* Work order *
Would you repeat every line of the material exactly?
━━━━━━
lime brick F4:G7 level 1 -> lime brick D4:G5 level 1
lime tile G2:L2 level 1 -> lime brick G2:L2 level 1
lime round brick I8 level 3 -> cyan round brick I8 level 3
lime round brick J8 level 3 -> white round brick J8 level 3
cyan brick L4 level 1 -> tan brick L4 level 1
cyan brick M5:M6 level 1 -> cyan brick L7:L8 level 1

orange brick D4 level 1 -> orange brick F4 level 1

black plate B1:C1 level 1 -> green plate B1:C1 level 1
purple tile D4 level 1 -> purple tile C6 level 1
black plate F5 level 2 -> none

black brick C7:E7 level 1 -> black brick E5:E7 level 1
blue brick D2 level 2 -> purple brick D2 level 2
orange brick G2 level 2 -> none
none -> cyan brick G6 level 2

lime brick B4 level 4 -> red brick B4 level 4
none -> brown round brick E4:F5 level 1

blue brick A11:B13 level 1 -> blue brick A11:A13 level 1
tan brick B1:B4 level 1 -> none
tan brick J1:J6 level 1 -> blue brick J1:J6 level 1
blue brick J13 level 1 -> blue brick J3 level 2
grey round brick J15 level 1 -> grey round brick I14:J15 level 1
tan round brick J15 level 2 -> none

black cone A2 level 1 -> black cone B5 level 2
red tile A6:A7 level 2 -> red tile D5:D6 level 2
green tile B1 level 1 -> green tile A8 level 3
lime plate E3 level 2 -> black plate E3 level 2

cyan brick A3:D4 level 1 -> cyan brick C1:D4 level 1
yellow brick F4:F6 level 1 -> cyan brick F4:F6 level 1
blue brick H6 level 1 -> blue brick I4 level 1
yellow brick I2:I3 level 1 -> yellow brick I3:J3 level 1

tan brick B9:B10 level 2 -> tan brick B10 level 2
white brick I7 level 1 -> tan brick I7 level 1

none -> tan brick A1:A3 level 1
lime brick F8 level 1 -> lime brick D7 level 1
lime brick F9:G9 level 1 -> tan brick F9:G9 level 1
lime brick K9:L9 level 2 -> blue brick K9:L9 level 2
━━━━━━
* Result *
lime brick F4:G7 level 1 -> lime brick D4:G5 level 1
lime tile G2:L2 level 1 -> lime brick G2:L2 level 1
lime round brick I8 level 3 -> cyan round brick I8 level 3
lime round brick J8 level 3 -> white round brick J8 level 3
cyan brick L4 level 1 -> tan brick L4 level 1
cyan brick M5:M6 level 1 -> cyan brick L7:L8 level 1

orange brick D4 level 1 -> orange brick F4 level 1

black plate B1:C1 level 1 -> green plate B1:C1 level 1
purple tile D4 level 1 -> purple tile C6 level 1
black plate F5 level 2 -> none

black brick C7:E7 level 1 -> black brick E5:E7 level 1
blue brick D2 level 2 -> purple brick D2 level 2
orange brick G2 level 2 -> none
none -> cyan brick G6 level 2

lime brick B4 level 4 -> red brick B4 level 4
none -> brown round brick E4:F5 level 1

blue brick A11:B13 level 1 -> blue brick A11:A13 level 1
tan brick B1:B4 level 1 -> none
tan brick J1:J6 level 1 -> blue brick J1:J6 level 1
blue brick J13 level 1 -> blue brick J3 level 2
grey round brick J15 level 1 -> grey round brick I14:J15 level 1
tan round brick J15 level 2 -> none

black cone A2 level 1 -> black cone B5 level 2
red tile A6:A7 level 2 -> red tile D5:D6 level 2
green tile B1 level 1 -> green tile A8 level 3
lime plate E3 level 2 -> black plate E3 level 2

cyan brick A3:D4 level 1 -> cyan brick C1:D4 level 1
yellow brick F4:F6 level 1 -> cyan brick F4:F6 level 1
blue brick H6 level 1 -> blue brick I4 level 1
yellow brick I2:I3 level 1 -> yellow brick I3:J3 level 1

tan brick B9:B10 level 2 -> tan brick B10 level 2
white brick I7 level 1 -> tan brick I7 level 1

none -> tan brick A1:A3 level 1
lime brick F8 level 1 -> lime brick D7 level 1
lime brick F9:G9 level 1 -> tan brick F9:G9 level 1
lime brick K9:L9 level 2 -> blue brick K9:L9 level 2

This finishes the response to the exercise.